- _WHAT YOU HAVE TO DO_:
Where a picture appears, leave it out, and print the rest of the records as they are.

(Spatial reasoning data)
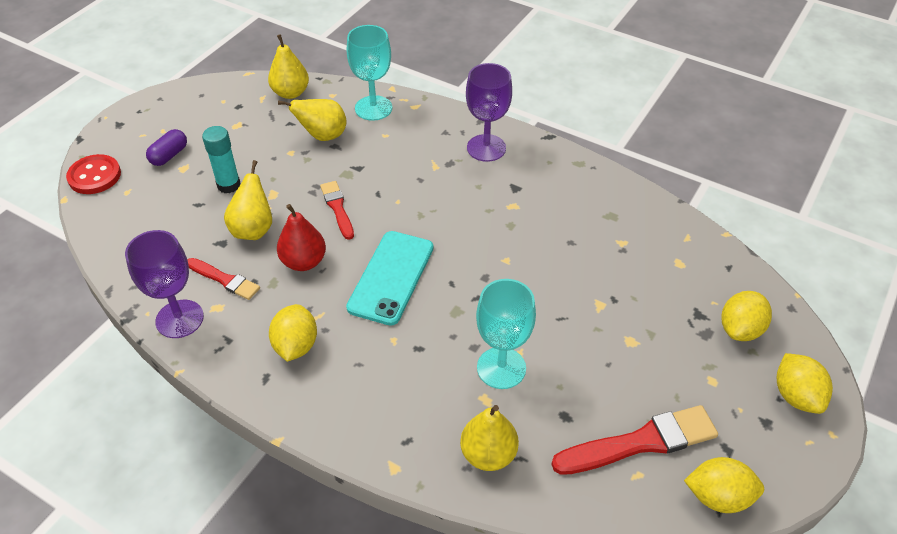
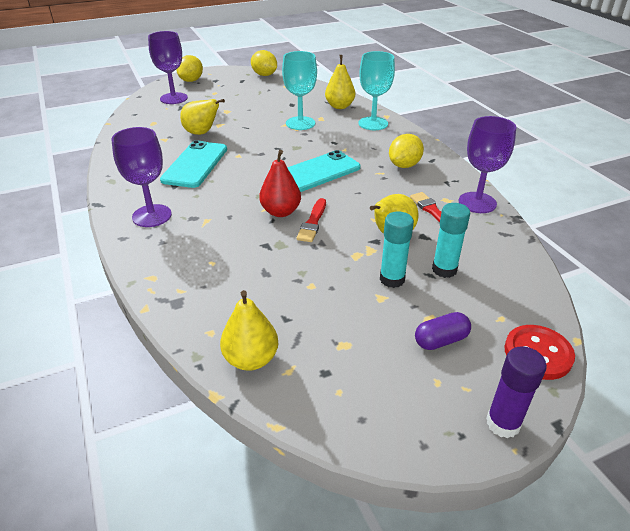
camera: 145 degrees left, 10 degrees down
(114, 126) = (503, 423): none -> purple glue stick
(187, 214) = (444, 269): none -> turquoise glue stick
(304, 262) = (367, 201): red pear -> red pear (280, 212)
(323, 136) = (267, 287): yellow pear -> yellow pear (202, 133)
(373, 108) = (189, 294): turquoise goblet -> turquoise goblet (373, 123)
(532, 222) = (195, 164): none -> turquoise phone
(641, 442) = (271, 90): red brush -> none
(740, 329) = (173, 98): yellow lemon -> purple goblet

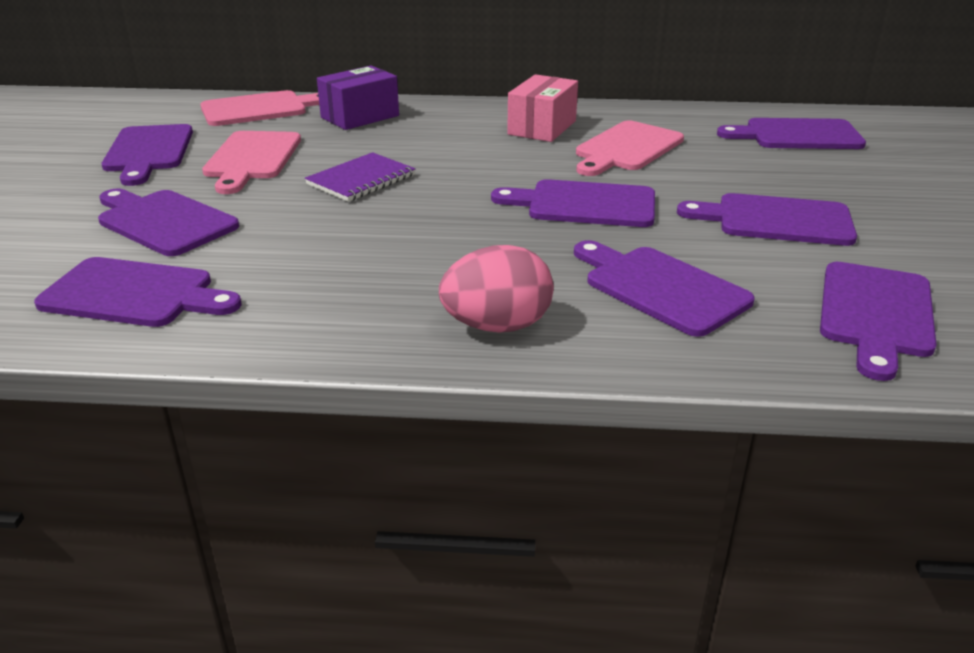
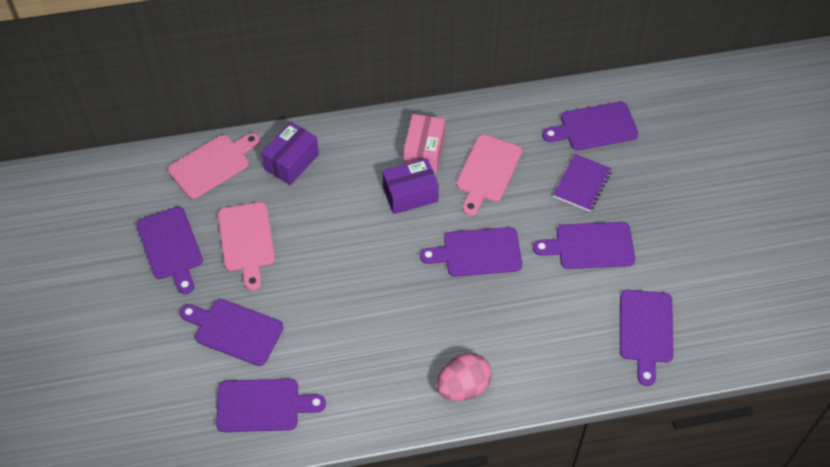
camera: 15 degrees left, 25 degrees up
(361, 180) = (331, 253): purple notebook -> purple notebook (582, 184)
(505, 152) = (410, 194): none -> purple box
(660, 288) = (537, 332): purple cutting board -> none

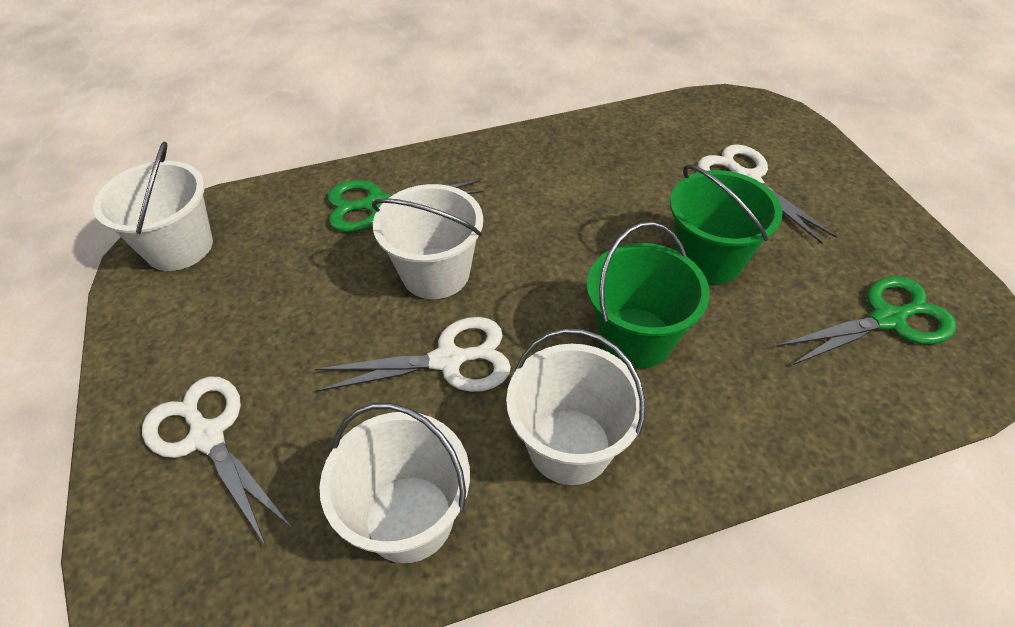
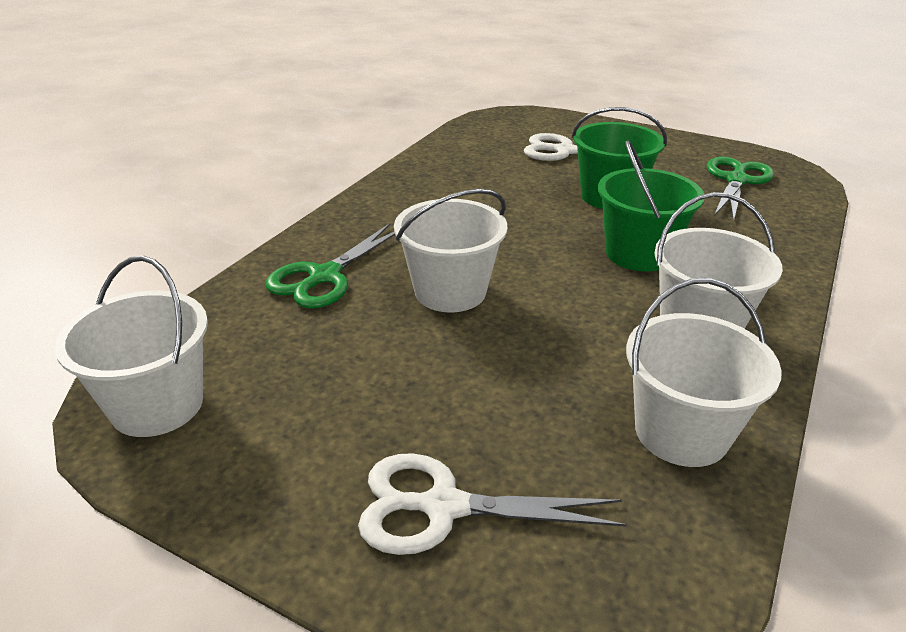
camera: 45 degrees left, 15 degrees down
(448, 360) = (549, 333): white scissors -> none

- _SOLUTION TO THIS TASK_:
camera: 145 degrees left, 10 degrees down
(114, 126) = (503, 423): none -> purple glue stick
(187, 214) = (444, 269): none -> turquoise glue stick
(304, 262) = (367, 201): red pear -> red pear (280, 212)
(323, 136) = (267, 287): yellow pear -> yellow pear (202, 133)
(373, 108) = (189, 294): turquoise goblet -> turquoise goblet (373, 123)
(532, 222) = (195, 164): none -> turquoise phone
(641, 442) = (271, 90): red brush -> none
(740, 329) = (173, 98): yellow lemon -> purple goblet

camera: 15 degrees left, 25 degrees up
(361, 180) = (331, 253): purple notebook -> purple notebook (582, 184)
(505, 152) = (410, 194): none -> purple box
(660, 288) = (537, 332): purple cutting board -> none

camera: 45 degrees left, 15 degrees down
(448, 360) = (549, 333): white scissors -> none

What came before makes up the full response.